What needs to be done ->
Every line from the one containing "orange vase [438,80,480,164] -> none" through the end of the data is to be copied exactly, and nothing outside that range.

Supplied entries ->
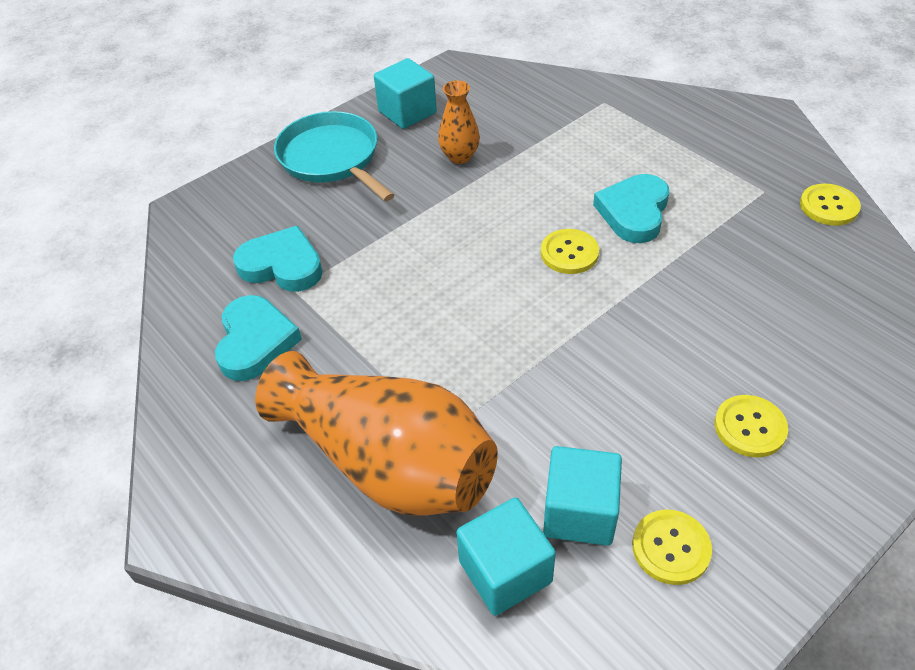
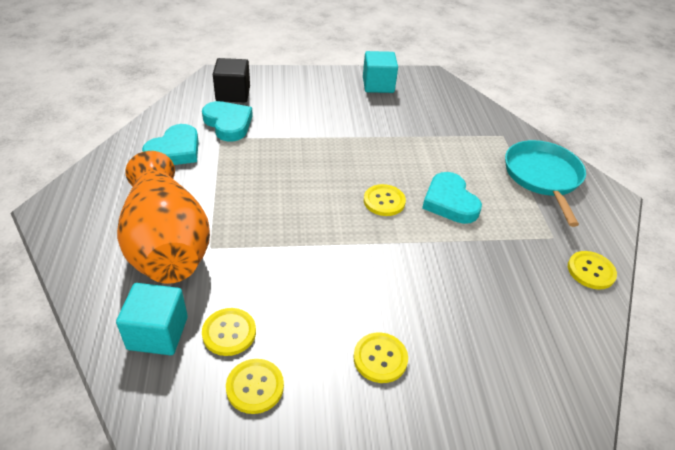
camera: 30 degrees right, 5 degrees down
turquoise pan [274,111,394,201] -> turquoise pan moved to [505,140,586,227]
orange vase [438,80,480,164] -> none
turquoise cube [543,446,622,546] -> yellow button [202,308,256,356]
turquoise heart [593,174,669,243] -> turquoise heart turned 75 degrees counterclockwise [422,172,482,224]
none -> black cube [213,58,250,102]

Your solution ->
orange vase [438,80,480,164] -> none
turquoise cube [543,446,622,546] -> yellow button [202,308,256,356]
turquoise heart [593,174,669,243] -> turquoise heart turned 75 degrees counterclockwise [422,172,482,224]
none -> black cube [213,58,250,102]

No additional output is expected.